What you need to do
Report back the lines in this listing that carry the string "calculator".

Data segment
......

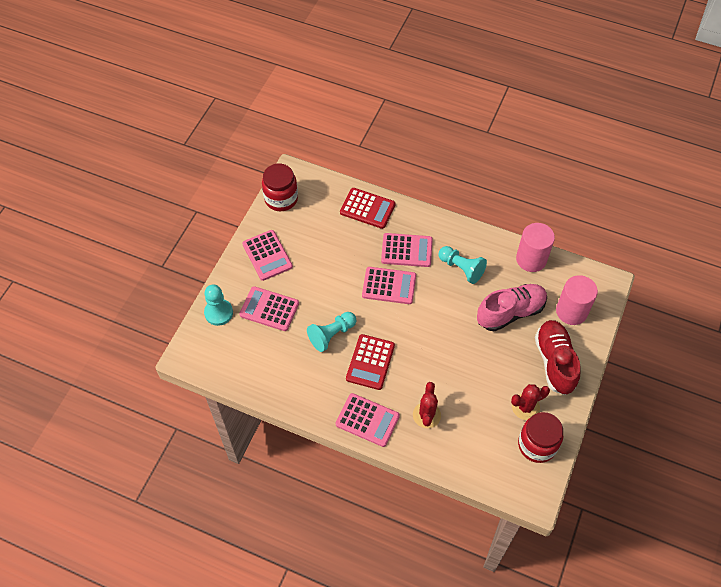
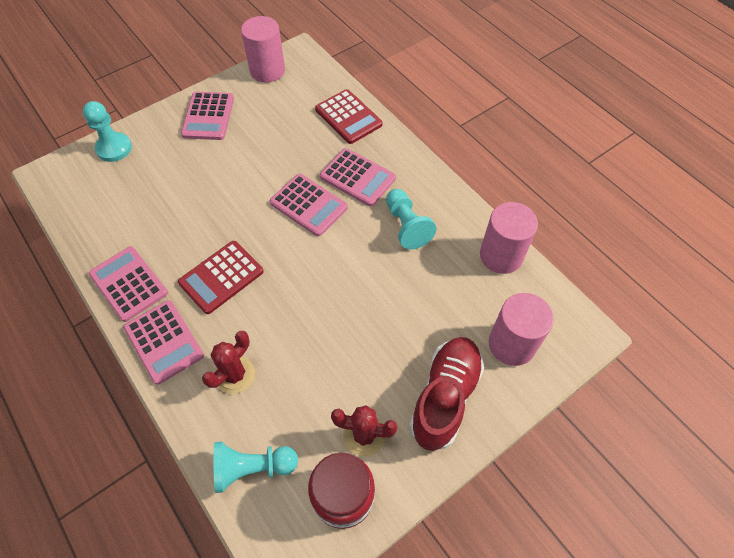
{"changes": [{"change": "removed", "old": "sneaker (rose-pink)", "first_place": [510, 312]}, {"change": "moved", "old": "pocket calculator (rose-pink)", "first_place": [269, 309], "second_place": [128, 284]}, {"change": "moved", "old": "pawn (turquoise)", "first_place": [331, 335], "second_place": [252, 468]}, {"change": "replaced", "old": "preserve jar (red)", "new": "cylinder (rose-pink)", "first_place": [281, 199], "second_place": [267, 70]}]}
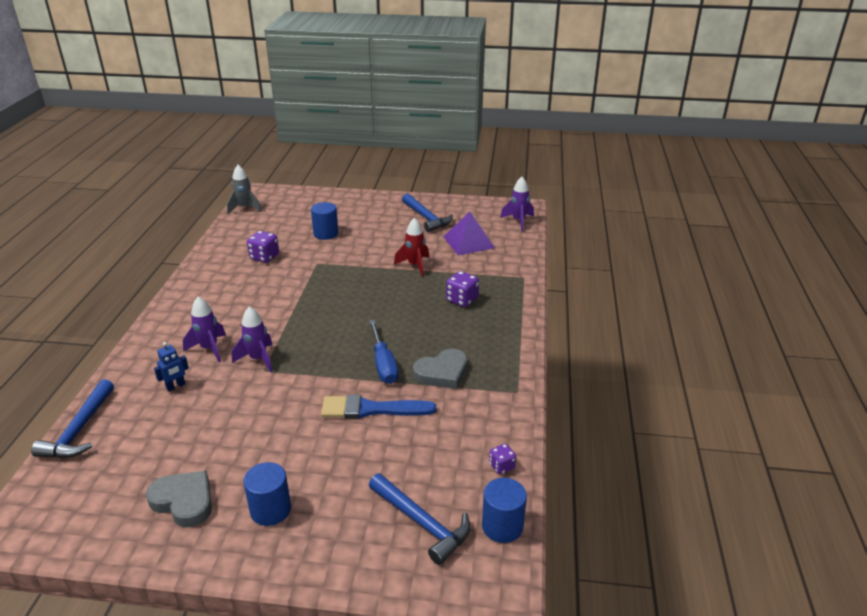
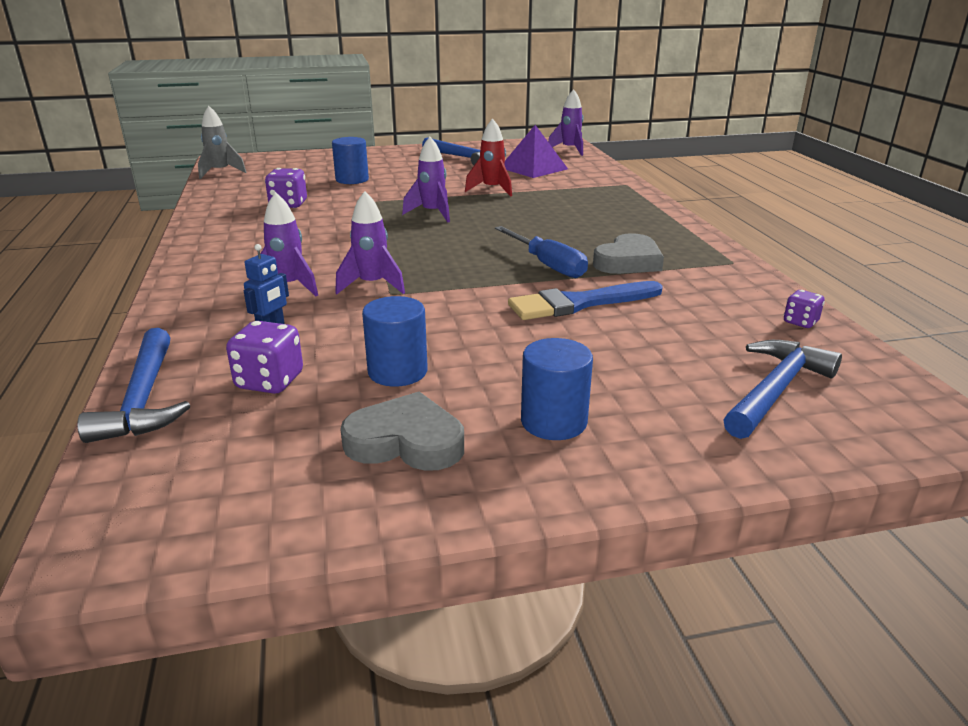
{"changes": [{"change": "added", "new": "rocket (purple)", "second_place": [432, 214]}, {"change": "moved", "old": "die (purple)", "first_place": [462, 300], "second_place": [270, 381]}, {"change": "moved", "old": "cylinder (cobalt)", "first_place": [502, 526], "second_place": [397, 372]}, {"change": "turned", "old": "carpenter's hammer (cobalt)", "first_place": [422, 523], "second_place": [775, 390], "degrees": -75}]}
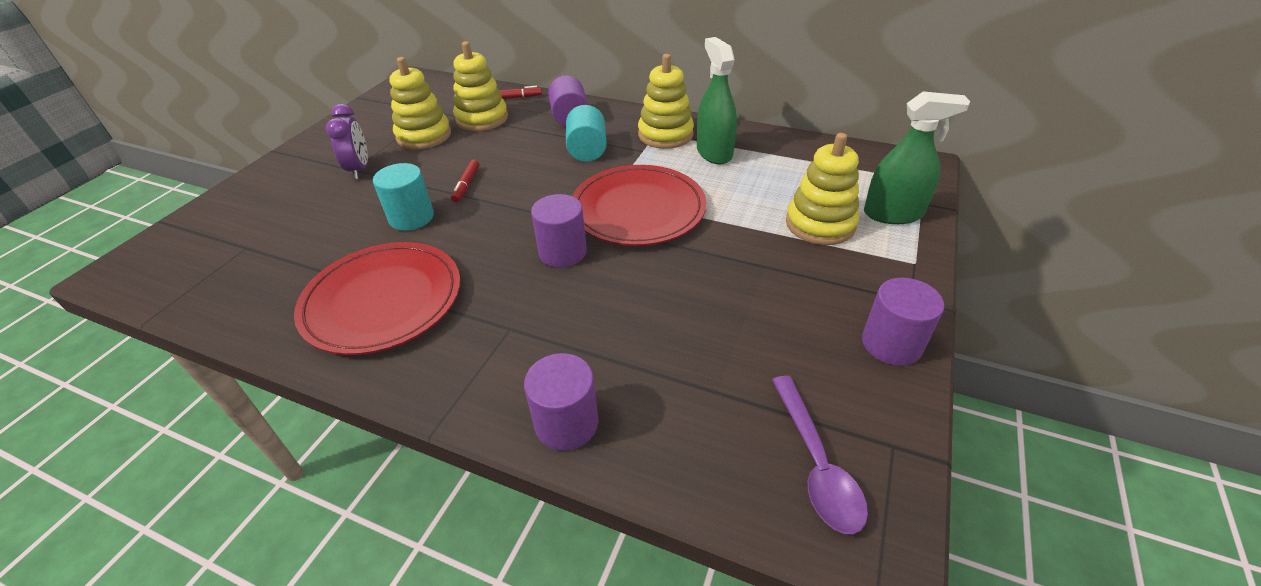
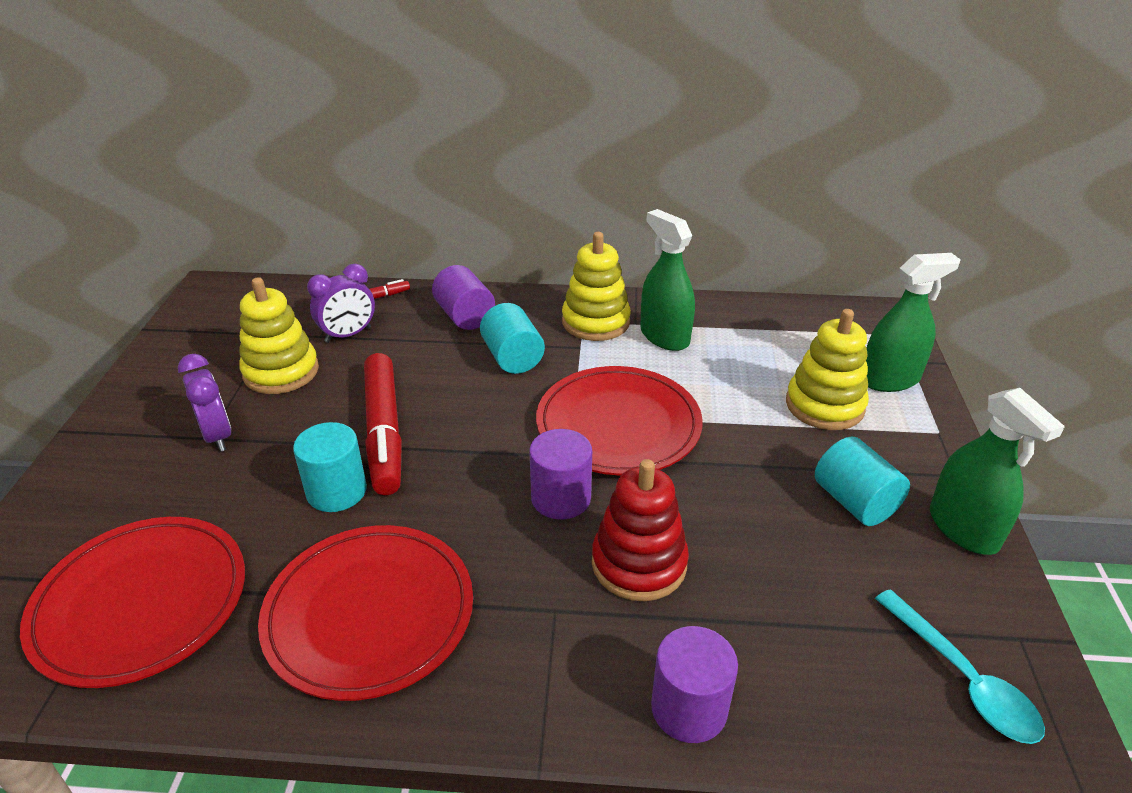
{"changes": [{"change": "added", "new": "plate (red)", "second_place": [141, 603]}, {"change": "added", "new": "ring stacker (red)", "second_place": [639, 563]}, {"change": "added", "new": "cylinder (turquoise)", "second_place": [854, 502]}, {"change": "replaced", "old": "ring stacker (bright yellow)", "new": "alarm clock (purple)", "first_place": [482, 119], "second_place": [348, 335]}, {"change": "replaced", "old": "cylinder (purple)", "new": "spray bottle (green)", "first_place": [891, 344], "second_place": [963, 528]}, {"change": "recoloured", "old": "teaspoon (purple)", "new": "teaspoon (turquoise)", "first_place": [816, 464], "second_place": [963, 678]}, {"change": "resized", "old": "felt pen (red)", "first_place": [466, 185], "second_place": [384, 432], "factor": 2.25}]}
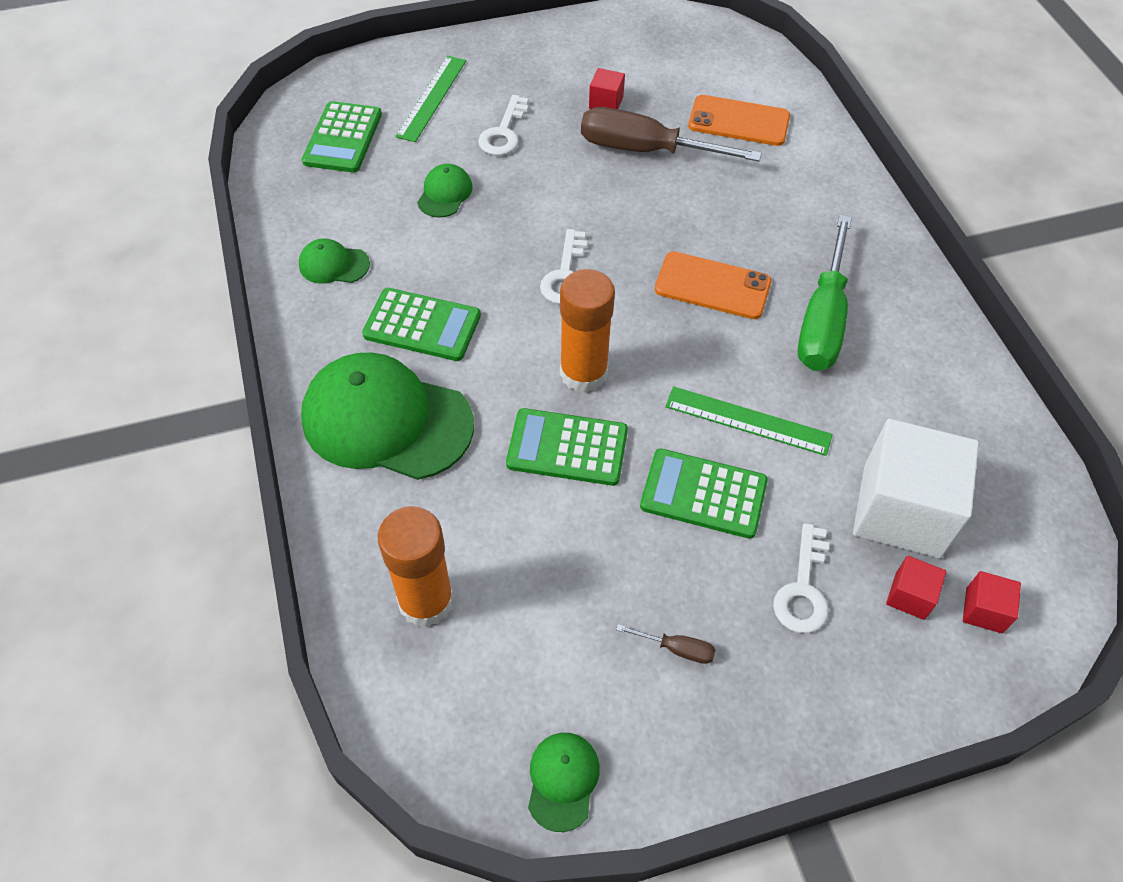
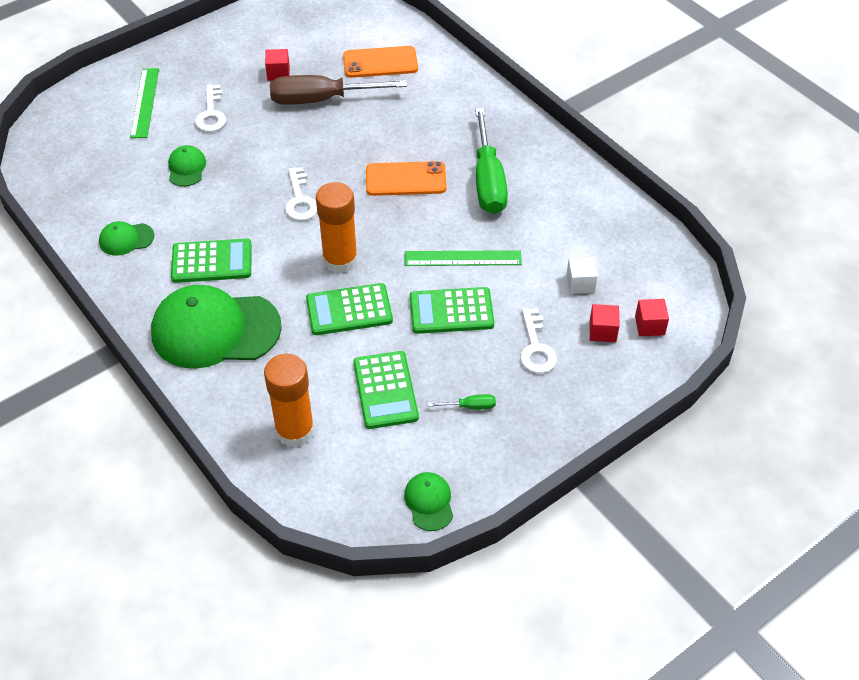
{"changes": [{"change": "moved", "old": "pocket calculator (green)", "first_place": [343, 138], "second_place": [385, 390]}, {"change": "recoloured", "old": "hand screwdriver (brown)", "new": "hand screwdriver (green)", "first_place": [676, 648], "second_place": [470, 406]}, {"change": "resized", "old": "cube (pure white)", "first_place": [901, 510], "second_place": [580, 283], "factor": 0.43}]}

......

Solved exercise
{"changes": [{"change": "removed", "old": "sneaker (rose-pink)", "first_place": [510, 312]}, {"change": "moved", "old": "pocket calculator (rose-pink)", "first_place": [269, 309], "second_place": [128, 284]}, {"change": "moved", "old": "pawn (turquoise)", "first_place": [331, 335], "second_place": [252, 468]}, {"change": "replaced", "old": "preserve jar (red)", "new": "cylinder (rose-pink)", "first_place": [281, 199], "second_place": [267, 70]}]}
{"changes": [{"change": "moved", "old": "pocket calculator (green)", "first_place": [343, 138], "second_place": [385, 390]}, {"change": "recoloured", "old": "hand screwdriver (brown)", "new": "hand screwdriver (green)", "first_place": [676, 648], "second_place": [470, 406]}, {"change": "resized", "old": "cube (pure white)", "first_place": [901, 510], "second_place": [580, 283], "factor": 0.43}]}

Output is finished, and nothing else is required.